* **Task brief**
With both ends included, transcribe exactly the records below from their first line to the line that contains "SW3: switch (0V, SIG3) -> switch (0V, SIG4)".
Given records below:
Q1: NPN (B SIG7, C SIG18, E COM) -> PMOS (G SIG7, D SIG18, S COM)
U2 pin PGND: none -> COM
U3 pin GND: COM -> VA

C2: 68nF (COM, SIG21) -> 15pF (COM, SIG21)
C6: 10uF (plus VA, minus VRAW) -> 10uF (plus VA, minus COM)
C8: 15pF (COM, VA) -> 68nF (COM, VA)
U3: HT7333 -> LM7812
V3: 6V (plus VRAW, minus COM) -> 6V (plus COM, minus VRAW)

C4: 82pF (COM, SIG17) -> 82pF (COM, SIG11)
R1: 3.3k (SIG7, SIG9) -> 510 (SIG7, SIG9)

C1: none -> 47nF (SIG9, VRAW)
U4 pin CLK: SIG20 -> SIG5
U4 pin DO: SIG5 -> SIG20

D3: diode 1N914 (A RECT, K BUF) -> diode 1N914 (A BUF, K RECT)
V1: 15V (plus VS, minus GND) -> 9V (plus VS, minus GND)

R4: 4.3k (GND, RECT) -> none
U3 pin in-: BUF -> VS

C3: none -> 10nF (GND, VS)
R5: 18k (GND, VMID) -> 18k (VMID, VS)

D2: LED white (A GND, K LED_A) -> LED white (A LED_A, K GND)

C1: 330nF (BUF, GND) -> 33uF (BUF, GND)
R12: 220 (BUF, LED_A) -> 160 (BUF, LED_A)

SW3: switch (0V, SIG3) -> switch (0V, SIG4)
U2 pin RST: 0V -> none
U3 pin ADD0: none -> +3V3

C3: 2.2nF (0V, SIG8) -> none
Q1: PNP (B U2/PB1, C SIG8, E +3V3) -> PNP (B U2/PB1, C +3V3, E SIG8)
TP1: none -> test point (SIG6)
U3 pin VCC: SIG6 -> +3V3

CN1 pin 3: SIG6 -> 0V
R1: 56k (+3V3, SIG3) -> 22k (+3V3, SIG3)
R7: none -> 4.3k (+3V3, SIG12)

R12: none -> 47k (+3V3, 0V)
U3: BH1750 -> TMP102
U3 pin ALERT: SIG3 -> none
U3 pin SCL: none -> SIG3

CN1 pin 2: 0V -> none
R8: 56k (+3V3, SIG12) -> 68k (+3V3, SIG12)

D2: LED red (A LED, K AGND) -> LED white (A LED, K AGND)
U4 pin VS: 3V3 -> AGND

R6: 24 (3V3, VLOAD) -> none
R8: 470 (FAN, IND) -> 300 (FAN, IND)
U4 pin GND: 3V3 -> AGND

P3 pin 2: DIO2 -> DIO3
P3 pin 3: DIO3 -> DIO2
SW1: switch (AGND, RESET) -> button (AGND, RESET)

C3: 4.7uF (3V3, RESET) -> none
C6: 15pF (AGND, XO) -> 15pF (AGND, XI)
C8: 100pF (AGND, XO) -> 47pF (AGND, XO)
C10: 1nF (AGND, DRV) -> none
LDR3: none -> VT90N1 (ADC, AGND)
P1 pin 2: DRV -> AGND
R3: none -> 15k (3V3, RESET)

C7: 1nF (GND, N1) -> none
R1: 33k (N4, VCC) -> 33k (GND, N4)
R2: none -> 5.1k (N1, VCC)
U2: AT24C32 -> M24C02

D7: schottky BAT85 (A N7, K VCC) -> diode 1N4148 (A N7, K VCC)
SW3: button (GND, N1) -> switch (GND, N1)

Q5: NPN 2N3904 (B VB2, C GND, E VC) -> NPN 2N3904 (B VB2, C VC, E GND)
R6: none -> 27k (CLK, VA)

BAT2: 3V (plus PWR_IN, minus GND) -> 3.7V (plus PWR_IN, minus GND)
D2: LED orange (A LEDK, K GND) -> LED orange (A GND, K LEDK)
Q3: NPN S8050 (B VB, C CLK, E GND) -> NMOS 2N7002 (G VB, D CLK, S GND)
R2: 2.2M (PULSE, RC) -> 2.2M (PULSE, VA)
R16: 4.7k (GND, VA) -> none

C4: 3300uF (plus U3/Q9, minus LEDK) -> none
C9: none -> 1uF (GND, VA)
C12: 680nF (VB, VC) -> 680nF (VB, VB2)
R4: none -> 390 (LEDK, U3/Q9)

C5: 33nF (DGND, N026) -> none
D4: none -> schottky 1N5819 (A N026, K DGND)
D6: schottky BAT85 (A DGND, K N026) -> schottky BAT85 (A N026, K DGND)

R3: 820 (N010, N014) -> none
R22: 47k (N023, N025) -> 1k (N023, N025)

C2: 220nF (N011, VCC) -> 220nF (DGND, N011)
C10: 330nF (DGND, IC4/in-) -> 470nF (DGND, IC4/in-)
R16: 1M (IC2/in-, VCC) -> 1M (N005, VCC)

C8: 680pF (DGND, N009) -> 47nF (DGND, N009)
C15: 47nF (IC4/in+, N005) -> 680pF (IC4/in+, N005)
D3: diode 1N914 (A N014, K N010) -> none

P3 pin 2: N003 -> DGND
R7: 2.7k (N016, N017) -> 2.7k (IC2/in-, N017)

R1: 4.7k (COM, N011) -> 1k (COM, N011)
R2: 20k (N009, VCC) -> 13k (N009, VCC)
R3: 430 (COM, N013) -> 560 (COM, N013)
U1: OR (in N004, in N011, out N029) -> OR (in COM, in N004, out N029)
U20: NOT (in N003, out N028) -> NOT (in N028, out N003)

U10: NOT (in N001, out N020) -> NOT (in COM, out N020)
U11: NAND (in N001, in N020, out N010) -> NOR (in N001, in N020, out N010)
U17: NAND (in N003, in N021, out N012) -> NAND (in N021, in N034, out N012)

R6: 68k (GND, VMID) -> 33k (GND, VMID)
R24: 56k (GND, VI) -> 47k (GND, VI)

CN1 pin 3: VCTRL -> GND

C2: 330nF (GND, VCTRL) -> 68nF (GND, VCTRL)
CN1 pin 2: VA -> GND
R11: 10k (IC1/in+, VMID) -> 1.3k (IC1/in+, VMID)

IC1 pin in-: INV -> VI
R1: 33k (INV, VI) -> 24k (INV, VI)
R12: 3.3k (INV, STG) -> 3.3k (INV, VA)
End of Given records.
* **Answer box**
Q1: NPN (B SIG7, C SIG18, E COM) -> PMOS (G SIG7, D SIG18, S COM)
U2 pin PGND: none -> COM
U3 pin GND: COM -> VA

C2: 68nF (COM, SIG21) -> 15pF (COM, SIG21)
C6: 10uF (plus VA, minus VRAW) -> 10uF (plus VA, minus COM)
C8: 15pF (COM, VA) -> 68nF (COM, VA)
U3: HT7333 -> LM7812
V3: 6V (plus VRAW, minus COM) -> 6V (plus COM, minus VRAW)

C4: 82pF (COM, SIG17) -> 82pF (COM, SIG11)
R1: 3.3k (SIG7, SIG9) -> 510 (SIG7, SIG9)

C1: none -> 47nF (SIG9, VRAW)
U4 pin CLK: SIG20 -> SIG5
U4 pin DO: SIG5 -> SIG20

D3: diode 1N914 (A RECT, K BUF) -> diode 1N914 (A BUF, K RECT)
V1: 15V (plus VS, minus GND) -> 9V (plus VS, minus GND)

R4: 4.3k (GND, RECT) -> none
U3 pin in-: BUF -> VS

C3: none -> 10nF (GND, VS)
R5: 18k (GND, VMID) -> 18k (VMID, VS)

D2: LED white (A GND, K LED_A) -> LED white (A LED_A, K GND)

C1: 330nF (BUF, GND) -> 33uF (BUF, GND)
R12: 220 (BUF, LED_A) -> 160 (BUF, LED_A)

SW3: switch (0V, SIG3) -> switch (0V, SIG4)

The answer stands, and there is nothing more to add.